== INFORMATION
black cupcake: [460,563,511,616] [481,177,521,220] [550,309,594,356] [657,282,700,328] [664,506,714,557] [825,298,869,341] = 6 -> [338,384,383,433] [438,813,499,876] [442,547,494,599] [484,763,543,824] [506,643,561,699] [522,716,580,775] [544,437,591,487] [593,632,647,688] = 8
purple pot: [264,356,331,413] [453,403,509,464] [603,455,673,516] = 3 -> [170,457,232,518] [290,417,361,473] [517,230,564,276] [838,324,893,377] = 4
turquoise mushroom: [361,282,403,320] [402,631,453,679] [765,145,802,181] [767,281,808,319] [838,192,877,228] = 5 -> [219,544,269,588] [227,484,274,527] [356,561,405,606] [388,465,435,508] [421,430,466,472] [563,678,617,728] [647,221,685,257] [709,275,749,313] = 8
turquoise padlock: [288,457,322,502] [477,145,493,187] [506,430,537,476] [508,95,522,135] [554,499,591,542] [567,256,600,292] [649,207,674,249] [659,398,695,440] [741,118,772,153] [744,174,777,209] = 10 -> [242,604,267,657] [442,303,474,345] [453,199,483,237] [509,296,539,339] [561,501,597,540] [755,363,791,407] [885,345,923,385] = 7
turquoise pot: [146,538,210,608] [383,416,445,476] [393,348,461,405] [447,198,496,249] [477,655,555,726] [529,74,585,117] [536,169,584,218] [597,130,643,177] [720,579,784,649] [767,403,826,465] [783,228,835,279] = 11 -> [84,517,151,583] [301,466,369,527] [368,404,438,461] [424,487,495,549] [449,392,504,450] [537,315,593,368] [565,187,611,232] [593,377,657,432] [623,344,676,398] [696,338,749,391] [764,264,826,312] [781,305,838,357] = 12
====
### [EXERCISE REQUIREMENTS]
Copy out all the entries exactly once more.

### [ANSWER TO THIS TASK]
black cupcake: [460,563,511,616] [481,177,521,220] [550,309,594,356] [657,282,700,328] [664,506,714,557] [825,298,869,341] = 6 -> [338,384,383,433] [438,813,499,876] [442,547,494,599] [484,763,543,824] [506,643,561,699] [522,716,580,775] [544,437,591,487] [593,632,647,688] = 8
purple pot: [264,356,331,413] [453,403,509,464] [603,455,673,516] = 3 -> [170,457,232,518] [290,417,361,473] [517,230,564,276] [838,324,893,377] = 4
turquoise mushroom: [361,282,403,320] [402,631,453,679] [765,145,802,181] [767,281,808,319] [838,192,877,228] = 5 -> [219,544,269,588] [227,484,274,527] [356,561,405,606] [388,465,435,508] [421,430,466,472] [563,678,617,728] [647,221,685,257] [709,275,749,313] = 8
turquoise padlock: [288,457,322,502] [477,145,493,187] [506,430,537,476] [508,95,522,135] [554,499,591,542] [567,256,600,292] [649,207,674,249] [659,398,695,440] [741,118,772,153] [744,174,777,209] = 10 -> [242,604,267,657] [442,303,474,345] [453,199,483,237] [509,296,539,339] [561,501,597,540] [755,363,791,407] [885,345,923,385] = 7
turquoise pot: [146,538,210,608] [383,416,445,476] [393,348,461,405] [447,198,496,249] [477,655,555,726] [529,74,585,117] [536,169,584,218] [597,130,643,177] [720,579,784,649] [767,403,826,465] [783,228,835,279] = 11 -> [84,517,151,583] [301,466,369,527] [368,404,438,461] [424,487,495,549] [449,392,504,450] [537,315,593,368] [565,187,611,232] [593,377,657,432] [623,344,676,398] [696,338,749,391] [764,264,826,312] [781,305,838,357] = 12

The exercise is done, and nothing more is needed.